***** Input data

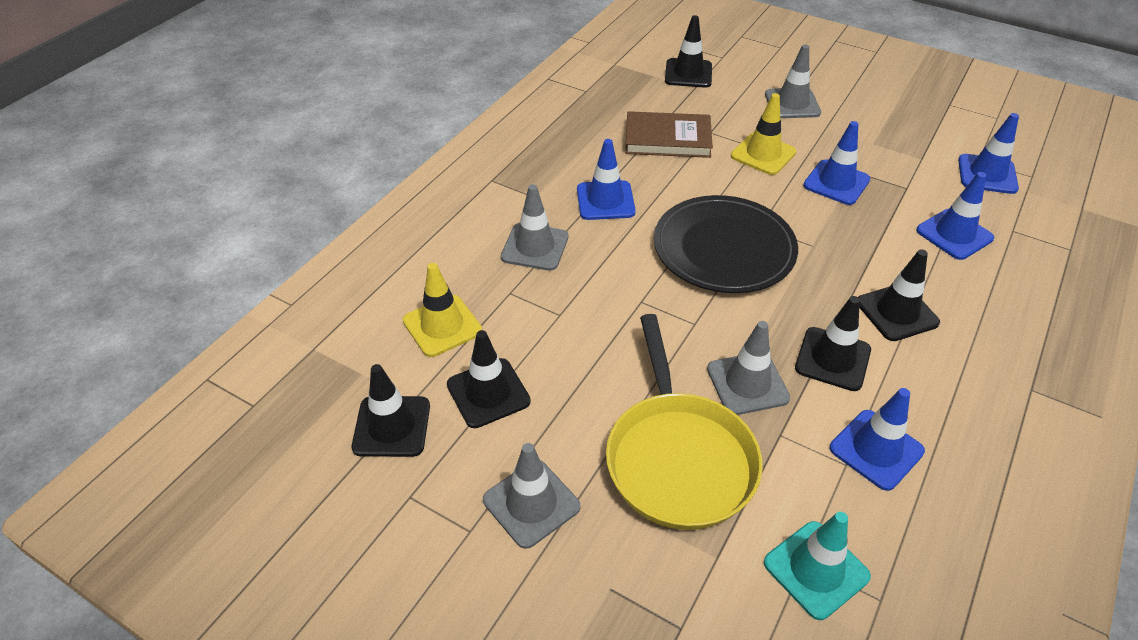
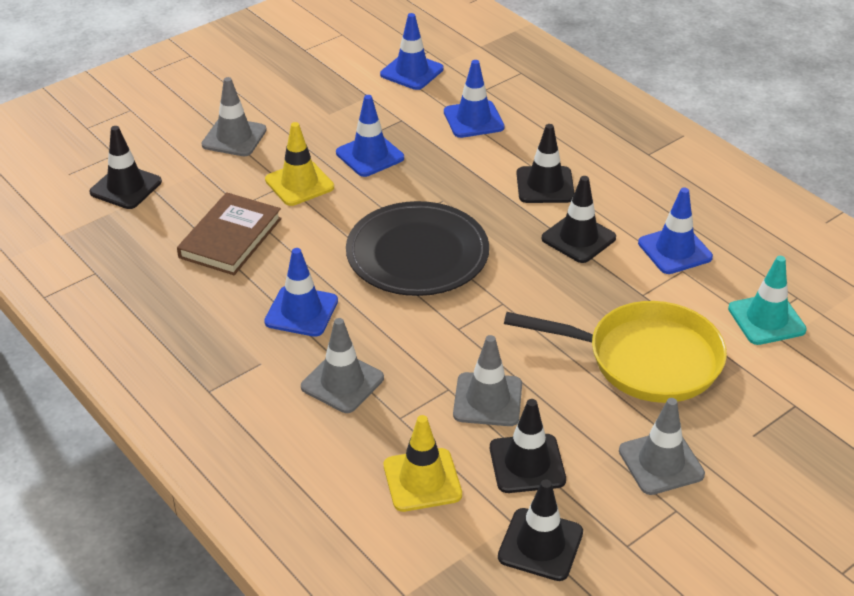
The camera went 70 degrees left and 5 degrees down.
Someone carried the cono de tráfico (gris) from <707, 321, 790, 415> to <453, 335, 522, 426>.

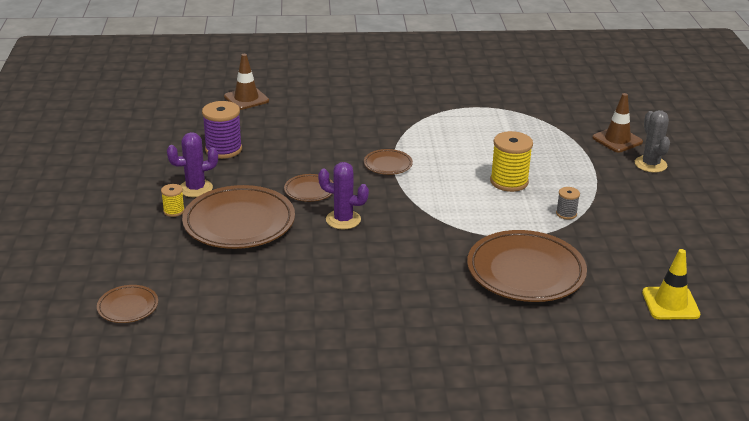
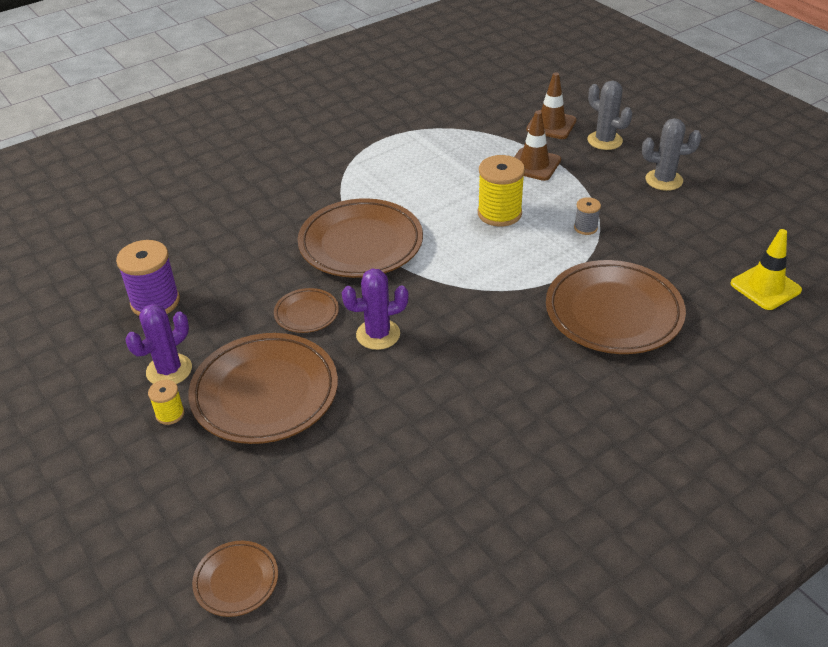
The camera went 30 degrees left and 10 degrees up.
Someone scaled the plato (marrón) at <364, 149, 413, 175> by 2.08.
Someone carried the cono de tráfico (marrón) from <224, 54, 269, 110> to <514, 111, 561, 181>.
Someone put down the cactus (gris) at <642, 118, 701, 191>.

**********

▶ Task directions
The answer is each line from the entries above in which the word "went" occurs.

▶ Output of the task
The camera went 70 degrees left and 5 degrees down.
The camera went 30 degrees left and 10 degrees up.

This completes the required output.